**TASK STATEMENT:** Lines from the one with "RFID: RC522 -> MFRC522" up to and including the one with "SD3 pin SCK: D4 -> A3" are to be copied exactly from the records below, without their pictures.

**GIVEN DATA:**
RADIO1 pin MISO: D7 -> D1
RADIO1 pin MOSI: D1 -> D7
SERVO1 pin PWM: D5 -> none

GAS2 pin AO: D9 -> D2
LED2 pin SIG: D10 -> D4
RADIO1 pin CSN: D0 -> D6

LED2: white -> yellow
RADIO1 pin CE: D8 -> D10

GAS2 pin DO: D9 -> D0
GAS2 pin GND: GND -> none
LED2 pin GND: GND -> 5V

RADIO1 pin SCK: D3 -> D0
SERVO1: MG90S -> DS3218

==

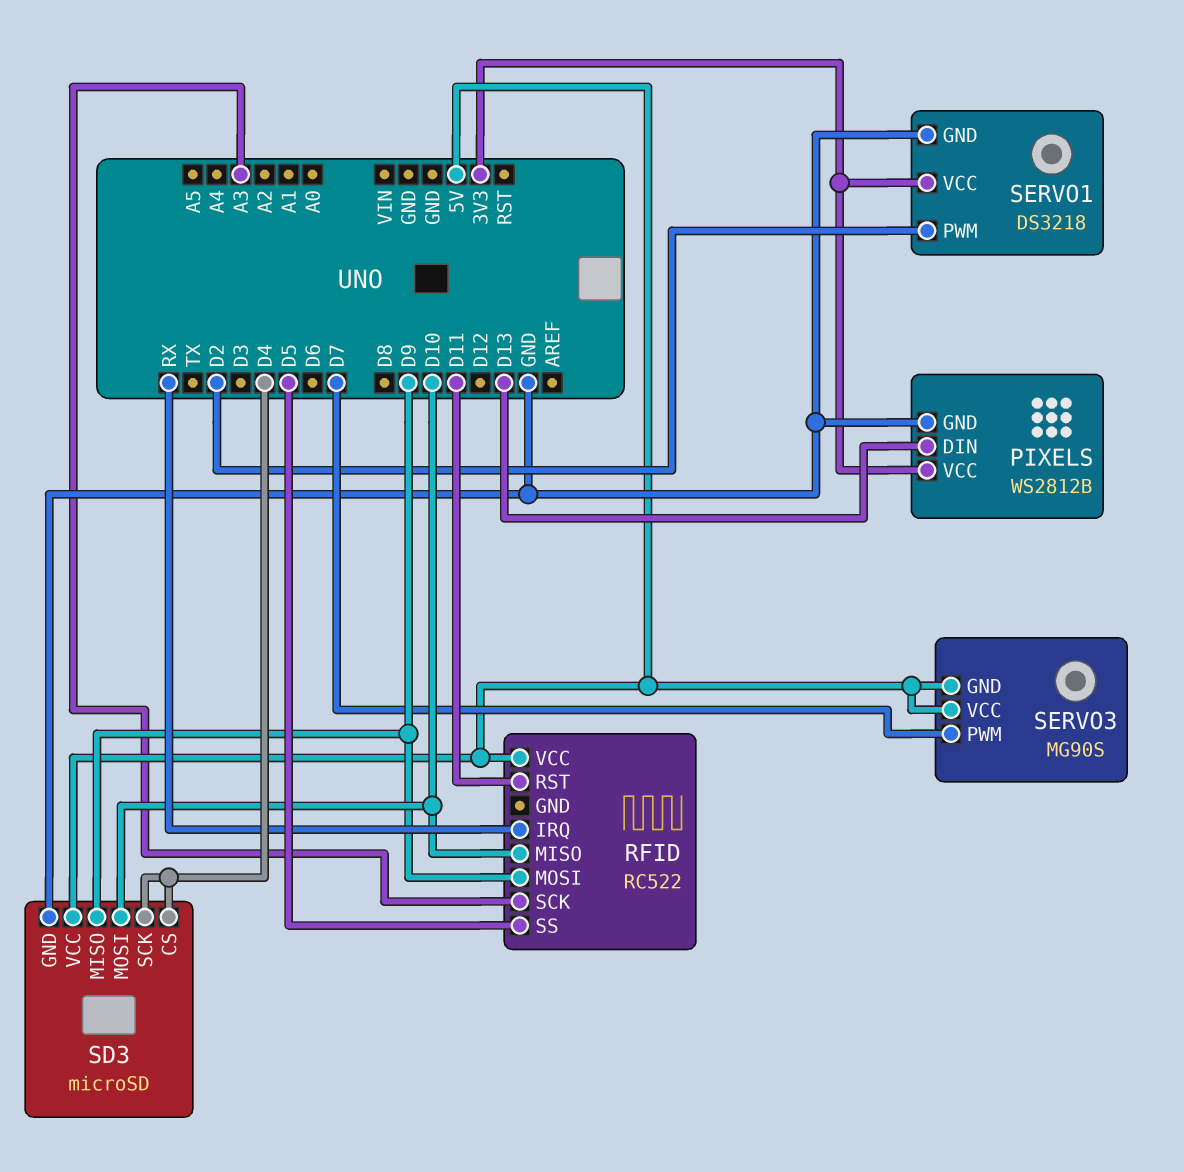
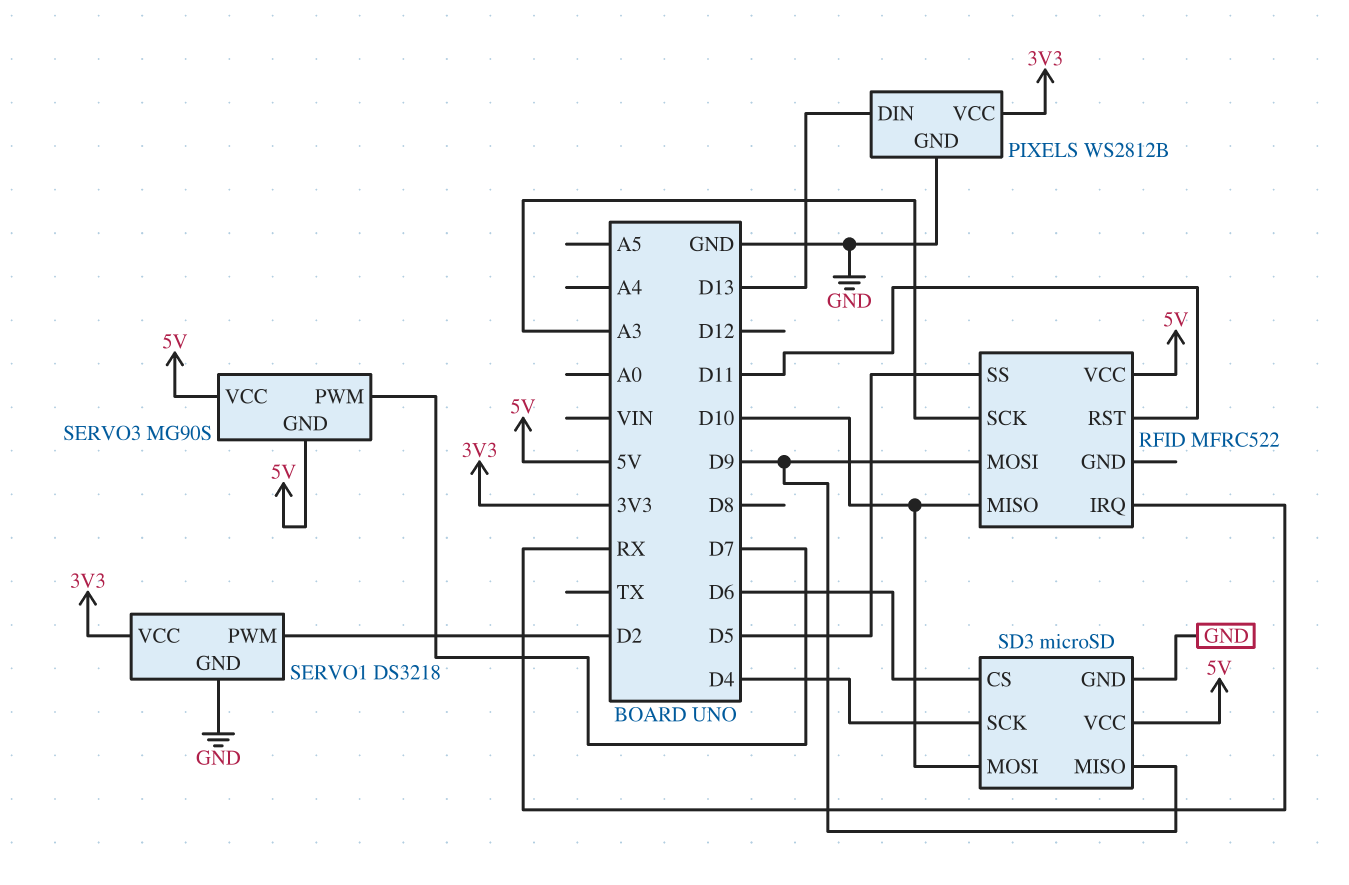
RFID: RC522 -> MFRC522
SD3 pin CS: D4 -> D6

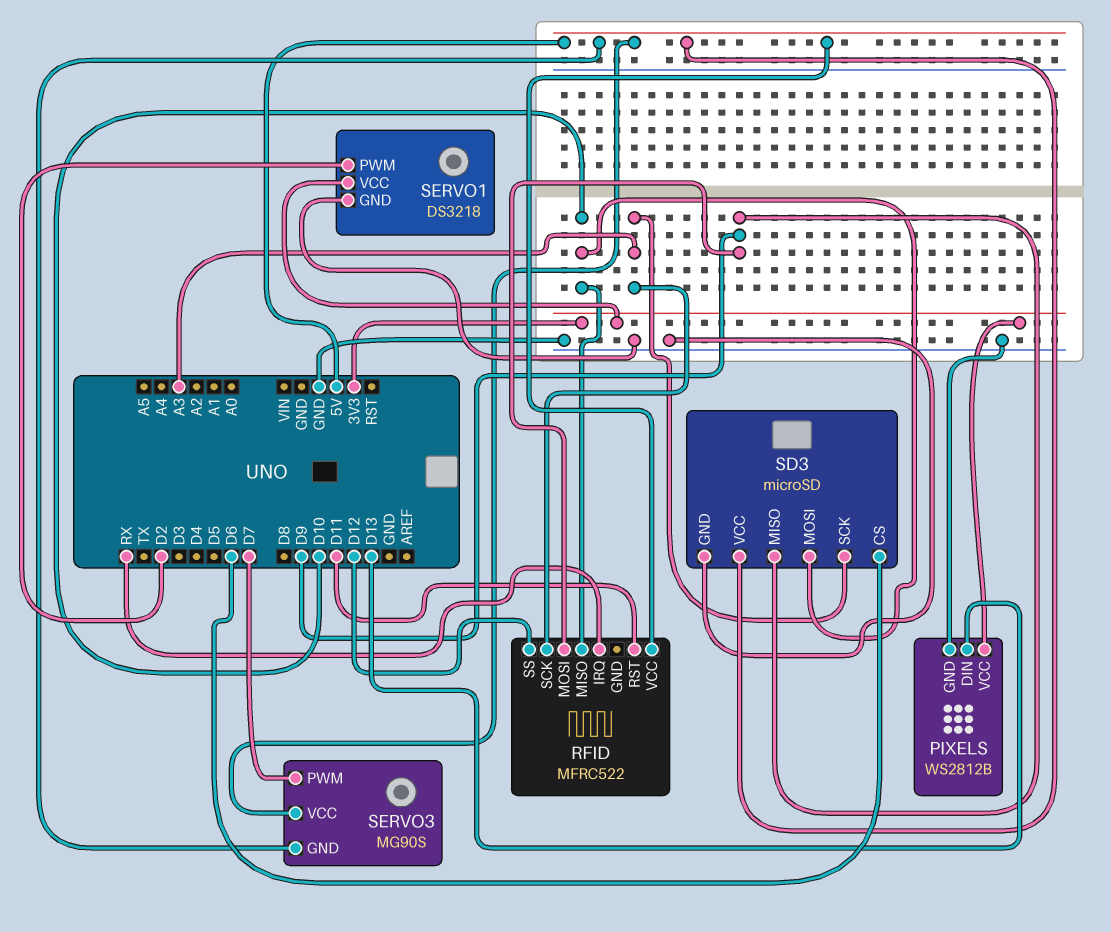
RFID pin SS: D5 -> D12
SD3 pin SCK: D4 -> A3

**ANSWER TO THE PROBLEM:**
RFID: RC522 -> MFRC522
SD3 pin CS: D4 -> D6

RFID pin SS: D5 -> D12
SD3 pin SCK: D4 -> A3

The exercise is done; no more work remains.